──────── Dataset excerpts
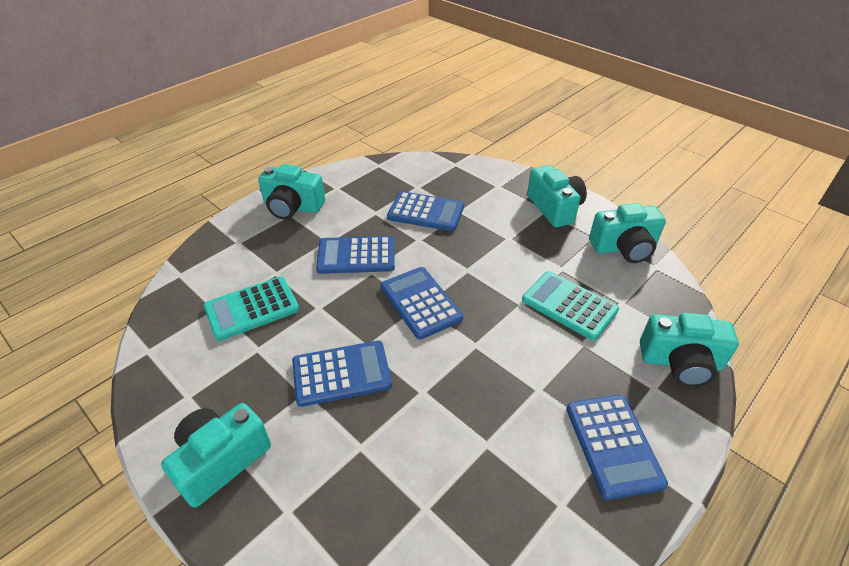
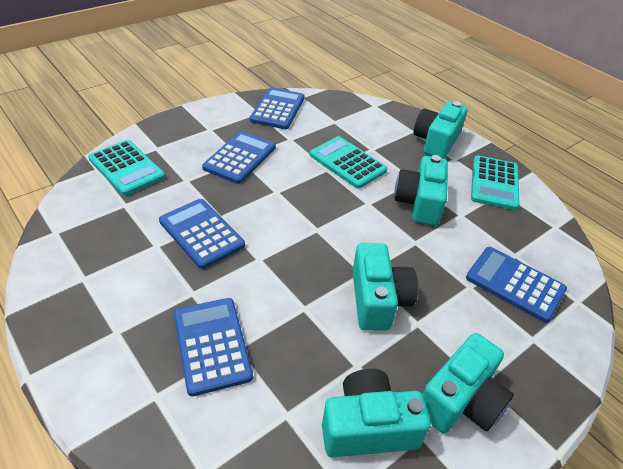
turquoise calculator: 2 -> 3

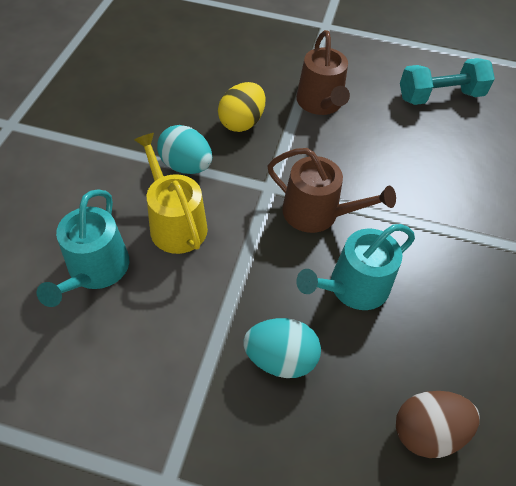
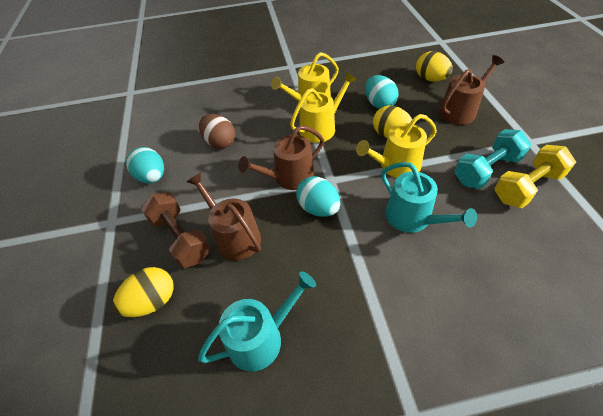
brown dumbbell: 0 -> 1
brown watering can: 2 -> 3
turquoise egg: 2 -> 3
yellow dumbbell: 0 -> 1
yellow egg: 1 -> 3
yellow watering can: 1 -> 3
────────────────
## Aim of the task
From the entries above, return each line with the word "yellow" in it.

## Solved exercise
yellow dumbbell: 0 -> 1
yellow egg: 1 -> 3
yellow watering can: 1 -> 3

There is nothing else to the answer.